Start of Material

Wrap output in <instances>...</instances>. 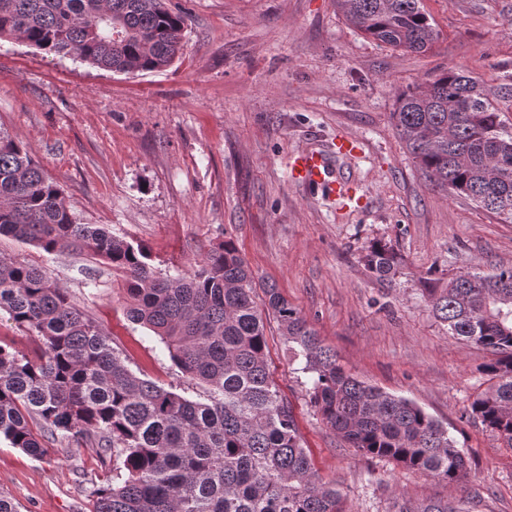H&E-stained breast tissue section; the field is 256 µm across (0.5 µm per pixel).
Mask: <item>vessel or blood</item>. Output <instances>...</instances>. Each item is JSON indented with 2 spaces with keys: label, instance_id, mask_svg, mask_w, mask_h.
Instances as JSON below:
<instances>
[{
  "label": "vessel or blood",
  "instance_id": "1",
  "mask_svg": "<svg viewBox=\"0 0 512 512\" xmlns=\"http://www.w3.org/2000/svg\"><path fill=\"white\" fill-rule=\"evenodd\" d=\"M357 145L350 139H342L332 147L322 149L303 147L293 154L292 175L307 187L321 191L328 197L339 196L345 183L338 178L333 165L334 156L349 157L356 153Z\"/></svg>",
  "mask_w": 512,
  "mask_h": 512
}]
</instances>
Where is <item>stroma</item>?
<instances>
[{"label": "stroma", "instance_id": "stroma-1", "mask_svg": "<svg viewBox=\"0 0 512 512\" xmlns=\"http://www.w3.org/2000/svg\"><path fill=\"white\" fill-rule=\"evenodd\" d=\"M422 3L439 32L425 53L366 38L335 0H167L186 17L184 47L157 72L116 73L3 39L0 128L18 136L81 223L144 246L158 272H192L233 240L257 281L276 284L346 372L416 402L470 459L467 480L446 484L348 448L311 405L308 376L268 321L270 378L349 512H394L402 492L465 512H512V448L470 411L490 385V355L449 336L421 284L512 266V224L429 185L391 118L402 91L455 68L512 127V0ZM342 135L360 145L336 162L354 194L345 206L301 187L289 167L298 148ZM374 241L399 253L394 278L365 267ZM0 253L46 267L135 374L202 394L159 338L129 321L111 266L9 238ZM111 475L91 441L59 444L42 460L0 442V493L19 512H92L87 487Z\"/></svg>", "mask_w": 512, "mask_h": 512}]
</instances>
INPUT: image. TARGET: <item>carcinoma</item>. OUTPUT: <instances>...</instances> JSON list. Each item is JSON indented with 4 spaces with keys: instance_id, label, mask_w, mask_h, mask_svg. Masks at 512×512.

End of Material
Start of Material

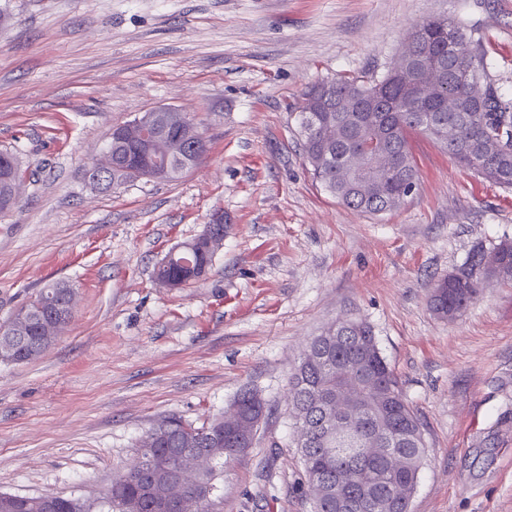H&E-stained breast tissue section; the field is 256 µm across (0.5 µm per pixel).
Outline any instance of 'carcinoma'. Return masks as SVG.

End of Material
Start of Material

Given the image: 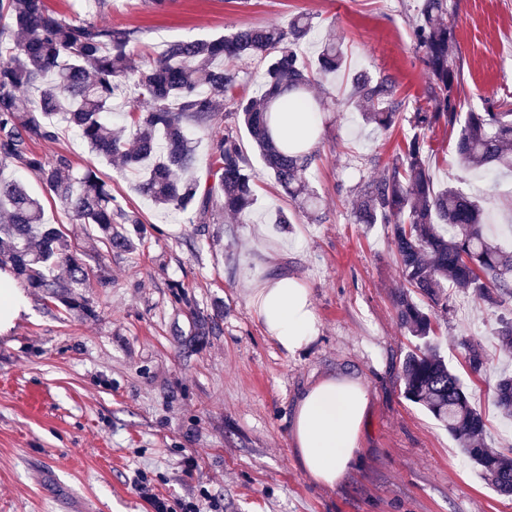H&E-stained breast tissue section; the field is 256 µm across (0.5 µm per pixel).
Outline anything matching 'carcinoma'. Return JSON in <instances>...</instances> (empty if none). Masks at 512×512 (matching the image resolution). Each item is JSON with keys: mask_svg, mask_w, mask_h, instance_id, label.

End of Material

State how many lines include the string "Return", and nothing more.

The response
2